# Recorded information
'''
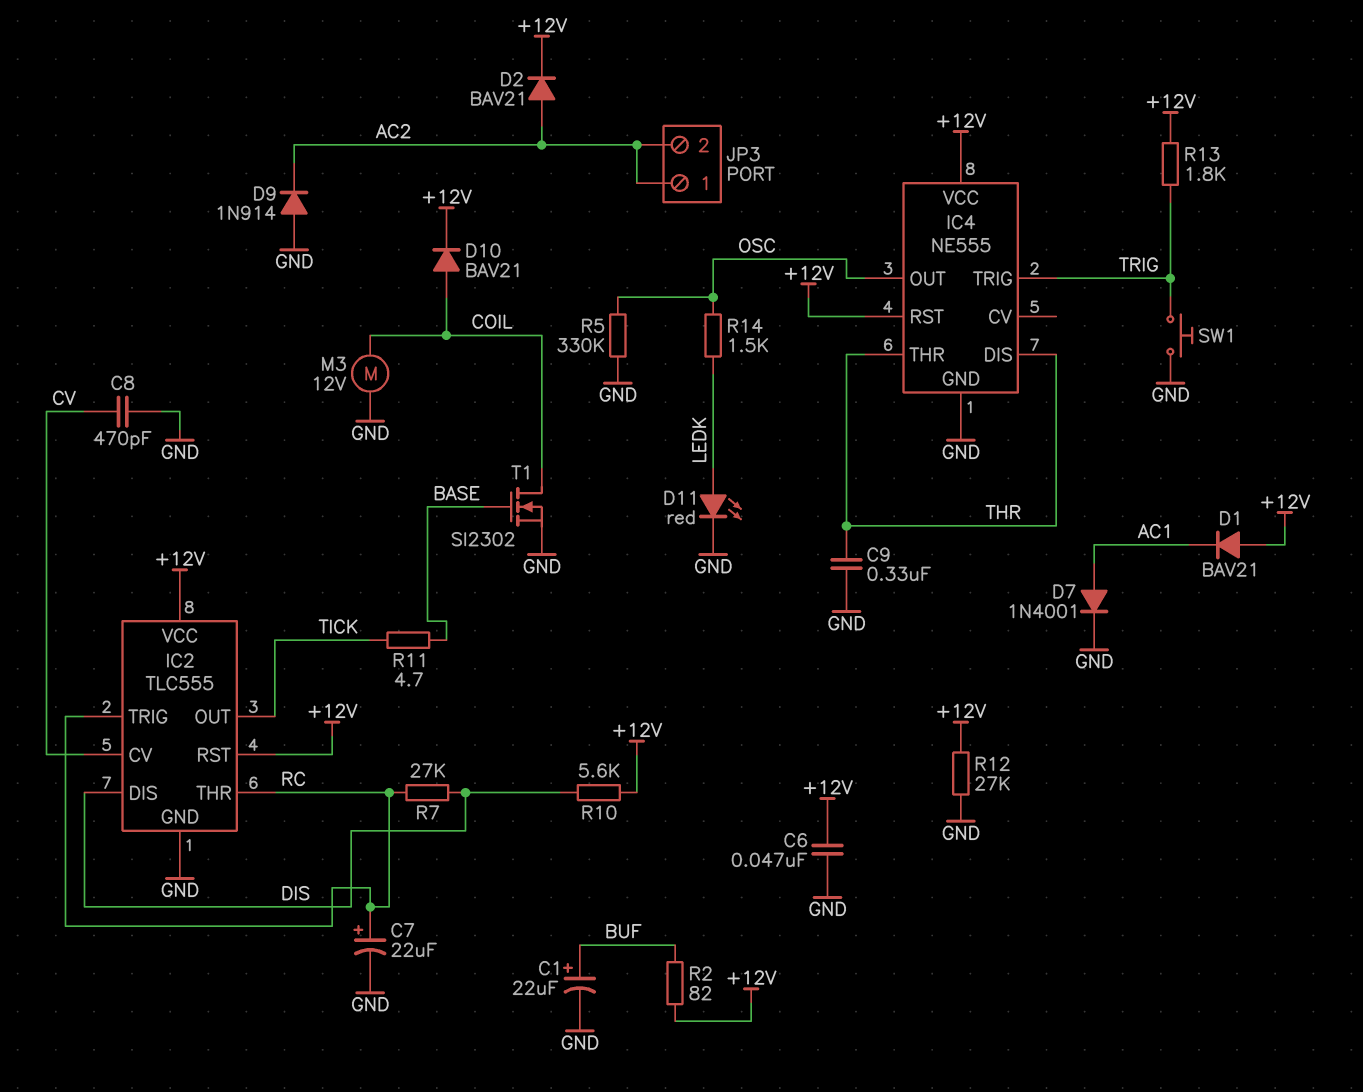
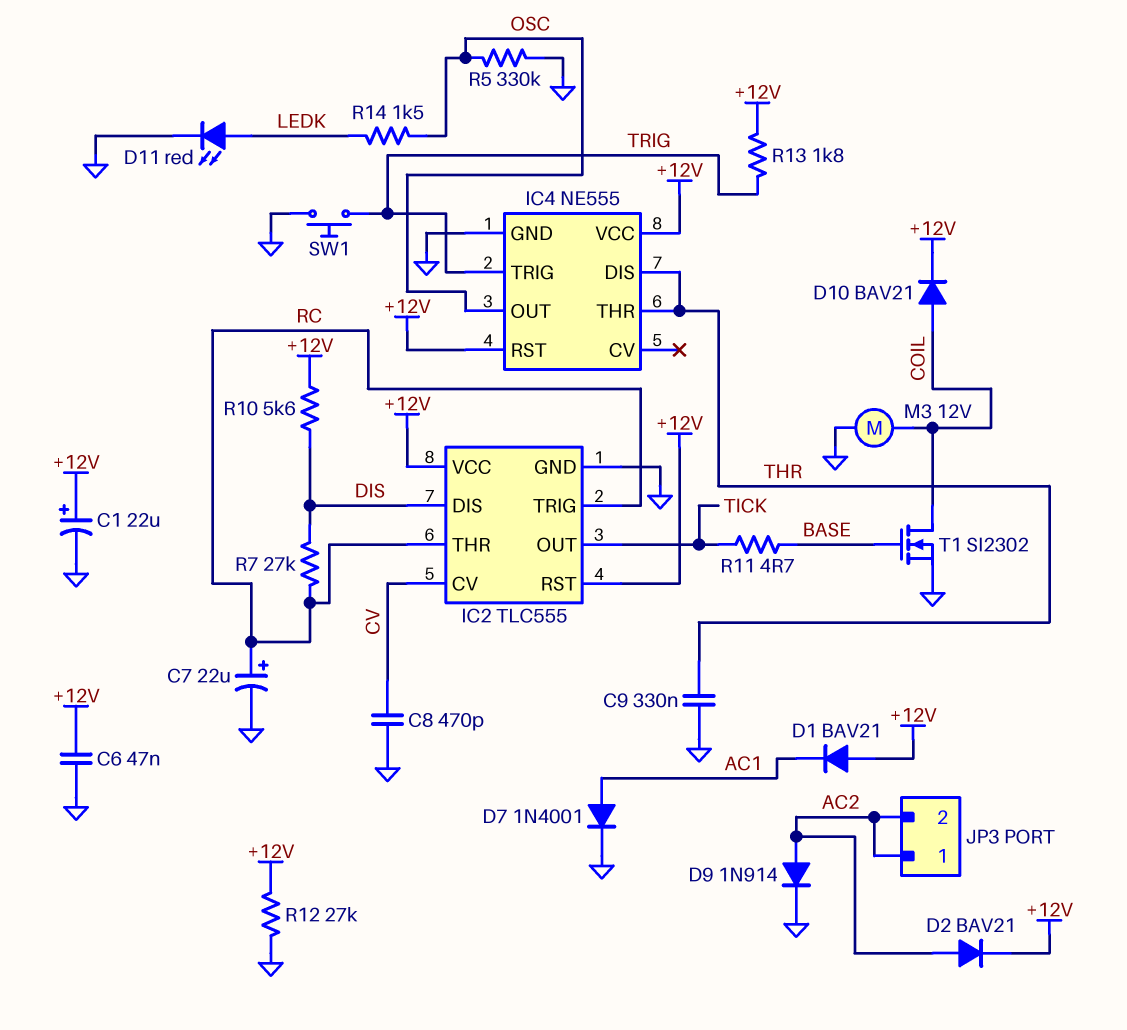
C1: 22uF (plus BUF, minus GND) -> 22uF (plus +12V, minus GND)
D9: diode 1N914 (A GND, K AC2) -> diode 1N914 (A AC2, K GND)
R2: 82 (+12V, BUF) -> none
'''
'''
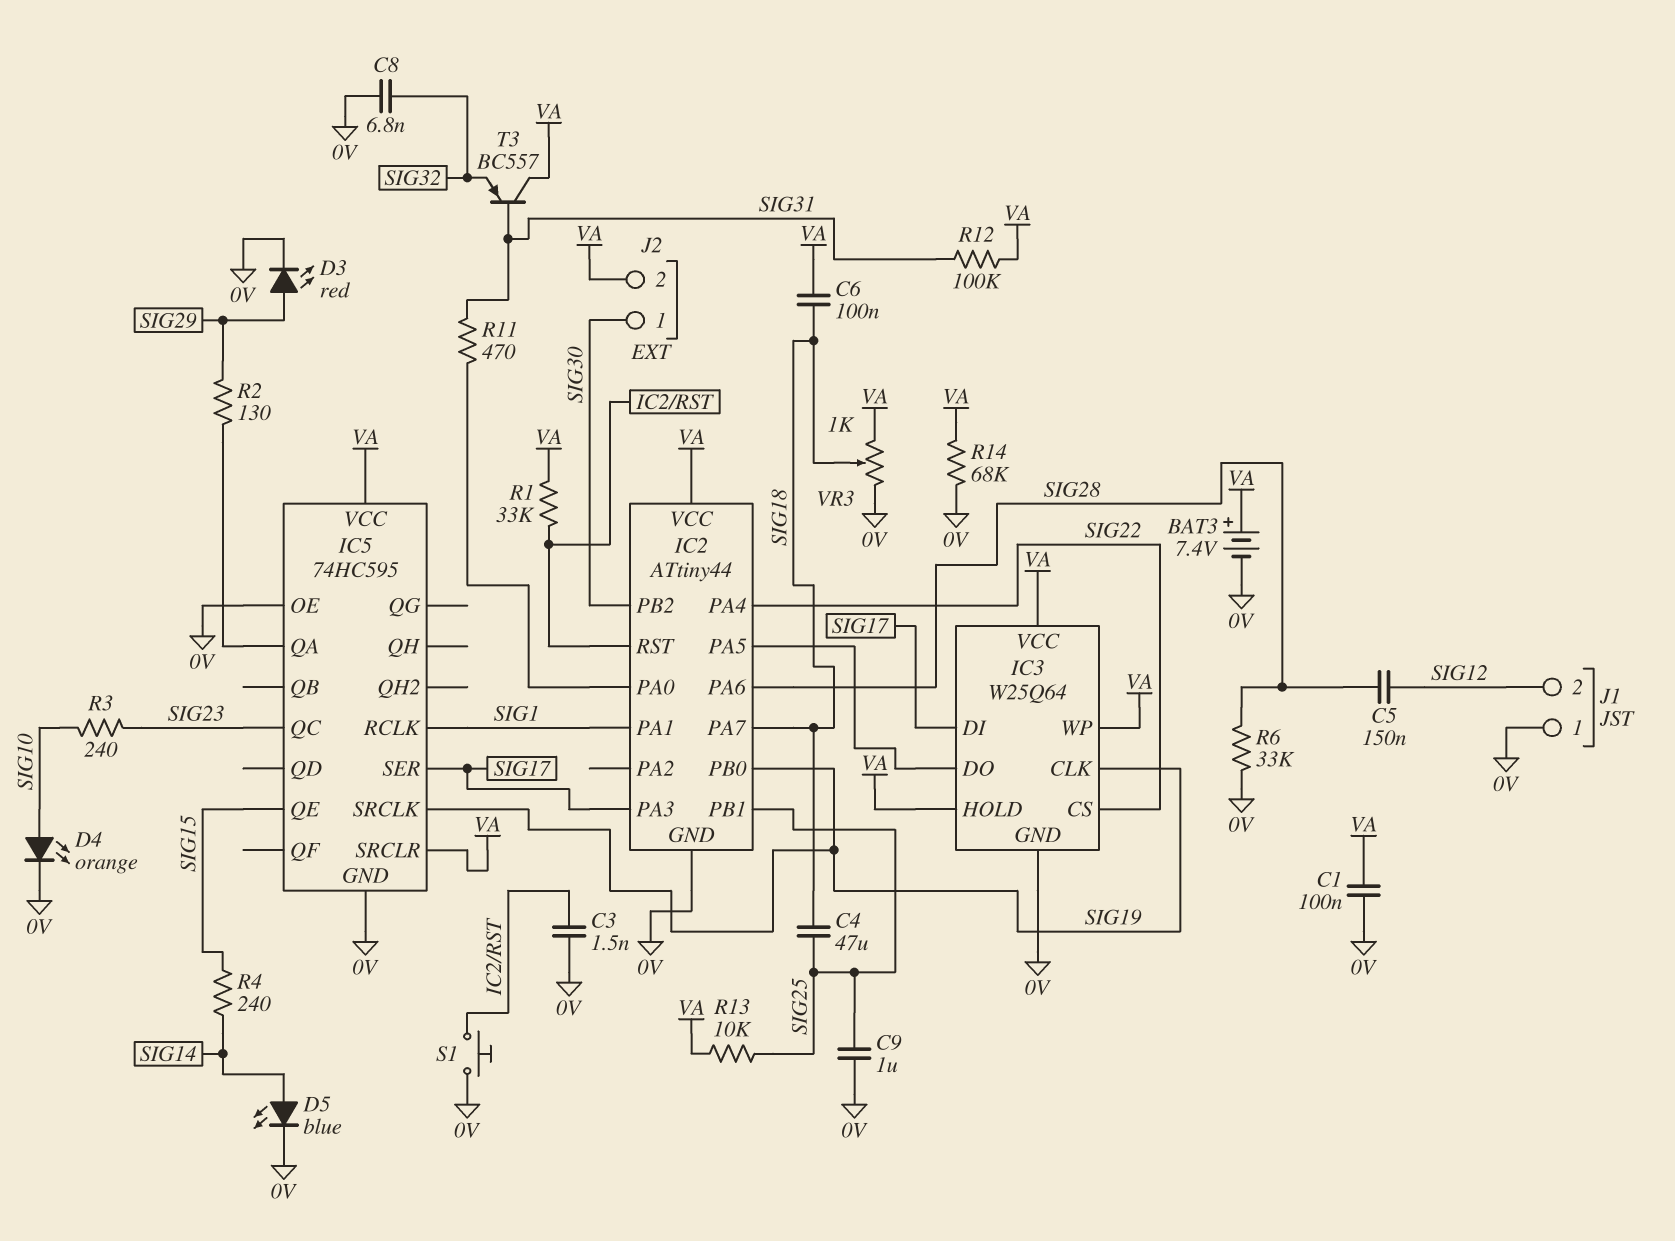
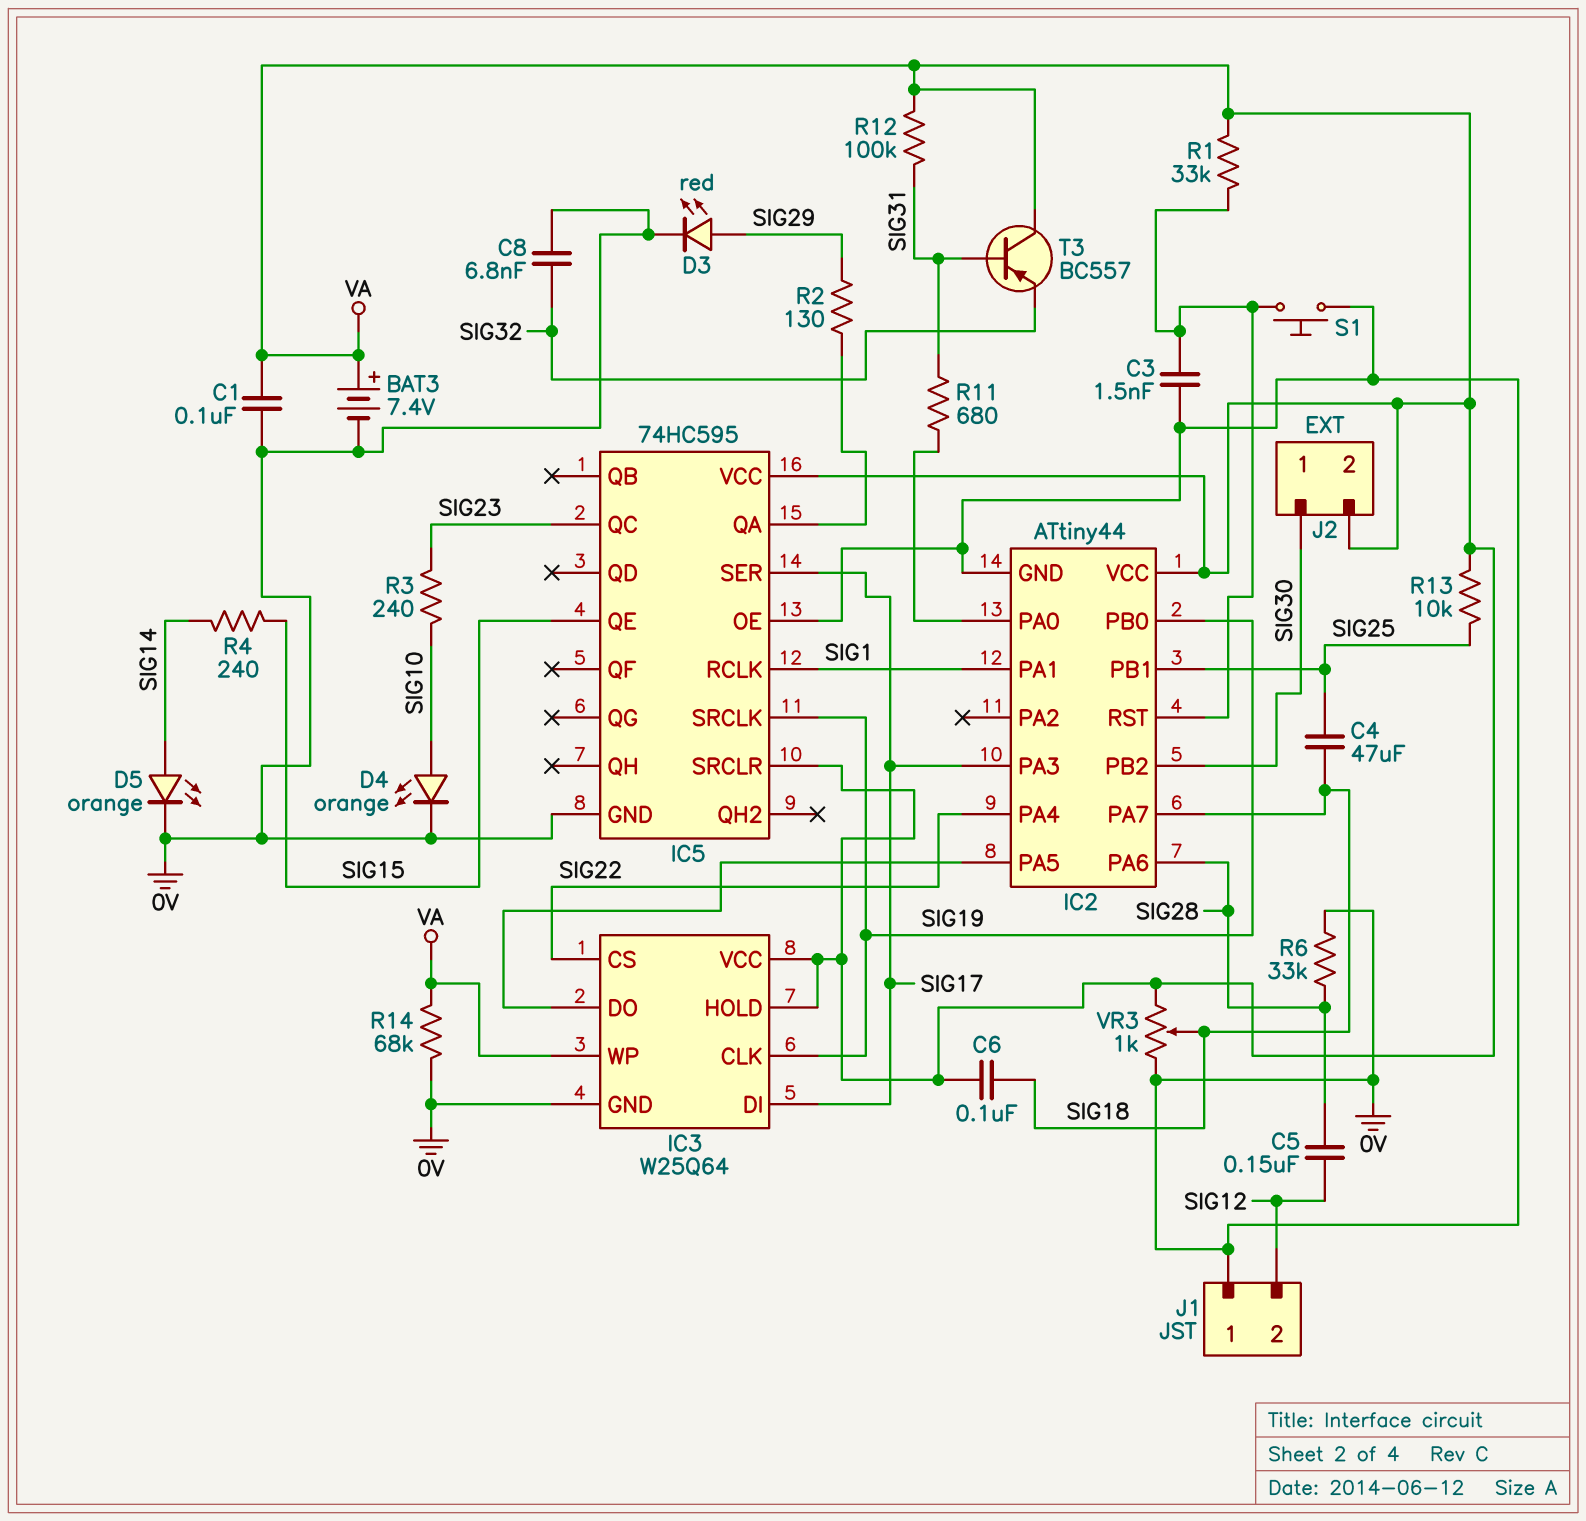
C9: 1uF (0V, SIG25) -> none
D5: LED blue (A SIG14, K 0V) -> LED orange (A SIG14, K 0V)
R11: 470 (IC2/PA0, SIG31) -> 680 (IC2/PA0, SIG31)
'''
# What you need to do
Copy the entries above exactly, but only from the line holding "D5: LED blue" through the line holding "R11: 470 (IC2/PA0, SIG31)", both included.

# Output for this exercise
D5: LED blue (A SIG14, K 0V) -> LED orange (A SIG14, K 0V)
R11: 470 (IC2/PA0, SIG31) -> 680 (IC2/PA0, SIG31)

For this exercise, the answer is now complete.